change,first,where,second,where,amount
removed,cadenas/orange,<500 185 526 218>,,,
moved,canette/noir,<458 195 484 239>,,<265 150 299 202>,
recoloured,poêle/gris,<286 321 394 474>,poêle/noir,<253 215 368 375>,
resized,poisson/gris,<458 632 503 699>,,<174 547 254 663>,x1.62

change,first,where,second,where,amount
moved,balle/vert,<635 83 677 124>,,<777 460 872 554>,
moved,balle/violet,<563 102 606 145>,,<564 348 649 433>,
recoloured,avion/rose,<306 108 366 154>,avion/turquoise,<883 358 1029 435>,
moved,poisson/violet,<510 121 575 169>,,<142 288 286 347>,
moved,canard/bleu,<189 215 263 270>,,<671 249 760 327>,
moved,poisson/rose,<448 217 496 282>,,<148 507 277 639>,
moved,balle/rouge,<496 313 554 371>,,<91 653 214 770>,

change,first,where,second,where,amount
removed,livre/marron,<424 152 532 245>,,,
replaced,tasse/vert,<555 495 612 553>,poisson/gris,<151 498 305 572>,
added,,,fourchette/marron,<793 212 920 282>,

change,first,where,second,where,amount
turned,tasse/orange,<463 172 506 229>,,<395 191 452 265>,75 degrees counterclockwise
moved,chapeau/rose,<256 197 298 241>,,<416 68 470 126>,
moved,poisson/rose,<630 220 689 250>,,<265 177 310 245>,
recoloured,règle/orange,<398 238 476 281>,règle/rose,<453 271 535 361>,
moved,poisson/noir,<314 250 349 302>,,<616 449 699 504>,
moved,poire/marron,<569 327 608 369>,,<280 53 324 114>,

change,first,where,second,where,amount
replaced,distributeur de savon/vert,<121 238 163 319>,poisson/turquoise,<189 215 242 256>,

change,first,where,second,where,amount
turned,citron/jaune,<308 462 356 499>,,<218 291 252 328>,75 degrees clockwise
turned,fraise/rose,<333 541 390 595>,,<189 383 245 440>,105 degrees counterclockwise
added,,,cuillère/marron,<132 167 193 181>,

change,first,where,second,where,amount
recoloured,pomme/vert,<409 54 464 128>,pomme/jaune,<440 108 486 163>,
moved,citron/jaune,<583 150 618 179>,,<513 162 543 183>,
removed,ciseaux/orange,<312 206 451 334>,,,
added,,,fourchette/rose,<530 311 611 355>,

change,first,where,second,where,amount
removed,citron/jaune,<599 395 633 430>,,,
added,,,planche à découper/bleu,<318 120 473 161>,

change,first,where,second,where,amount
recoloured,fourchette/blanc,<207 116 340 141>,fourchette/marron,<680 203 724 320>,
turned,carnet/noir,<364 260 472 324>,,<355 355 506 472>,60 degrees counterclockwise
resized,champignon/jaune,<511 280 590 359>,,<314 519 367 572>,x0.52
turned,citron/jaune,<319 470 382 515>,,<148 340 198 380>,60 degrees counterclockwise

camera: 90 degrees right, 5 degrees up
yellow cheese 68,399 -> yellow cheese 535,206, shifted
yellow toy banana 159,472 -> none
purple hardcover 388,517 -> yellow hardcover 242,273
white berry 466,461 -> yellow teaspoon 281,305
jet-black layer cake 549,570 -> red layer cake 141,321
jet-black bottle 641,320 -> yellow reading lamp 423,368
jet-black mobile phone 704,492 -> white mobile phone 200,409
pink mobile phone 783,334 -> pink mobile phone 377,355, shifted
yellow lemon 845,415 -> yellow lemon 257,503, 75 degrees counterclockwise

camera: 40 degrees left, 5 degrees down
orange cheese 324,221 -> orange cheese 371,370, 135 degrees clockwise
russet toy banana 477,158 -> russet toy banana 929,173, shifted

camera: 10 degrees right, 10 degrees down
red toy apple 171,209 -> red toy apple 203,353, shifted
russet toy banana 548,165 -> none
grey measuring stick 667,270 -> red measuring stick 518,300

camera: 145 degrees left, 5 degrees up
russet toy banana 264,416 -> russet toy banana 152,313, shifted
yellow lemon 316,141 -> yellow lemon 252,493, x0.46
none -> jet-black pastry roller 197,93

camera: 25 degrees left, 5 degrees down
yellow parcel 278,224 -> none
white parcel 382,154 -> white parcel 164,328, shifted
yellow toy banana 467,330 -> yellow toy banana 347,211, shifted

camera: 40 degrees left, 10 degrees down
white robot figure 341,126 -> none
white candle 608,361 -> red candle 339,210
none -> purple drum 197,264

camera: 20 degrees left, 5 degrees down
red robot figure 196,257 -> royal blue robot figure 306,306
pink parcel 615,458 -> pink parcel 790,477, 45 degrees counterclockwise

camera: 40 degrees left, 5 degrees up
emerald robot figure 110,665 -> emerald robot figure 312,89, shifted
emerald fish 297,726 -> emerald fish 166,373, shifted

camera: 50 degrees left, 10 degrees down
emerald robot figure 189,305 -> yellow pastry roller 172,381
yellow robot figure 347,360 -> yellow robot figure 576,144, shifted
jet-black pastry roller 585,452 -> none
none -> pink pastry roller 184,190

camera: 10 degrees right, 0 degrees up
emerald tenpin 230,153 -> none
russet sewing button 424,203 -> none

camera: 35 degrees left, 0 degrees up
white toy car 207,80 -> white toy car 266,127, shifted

━━━━━━

■ REQUIRED WORK ■
Look through the entries above and quote exactly the lines from the line with "jet-black mobile phone" to the line with "pink mobile phone 783,334", counting both of those lines.

■ EXPECTED ANSWER ■
jet-black mobile phone 704,492 -> white mobile phone 200,409
pink mobile phone 783,334 -> pink mobile phone 377,355, shifted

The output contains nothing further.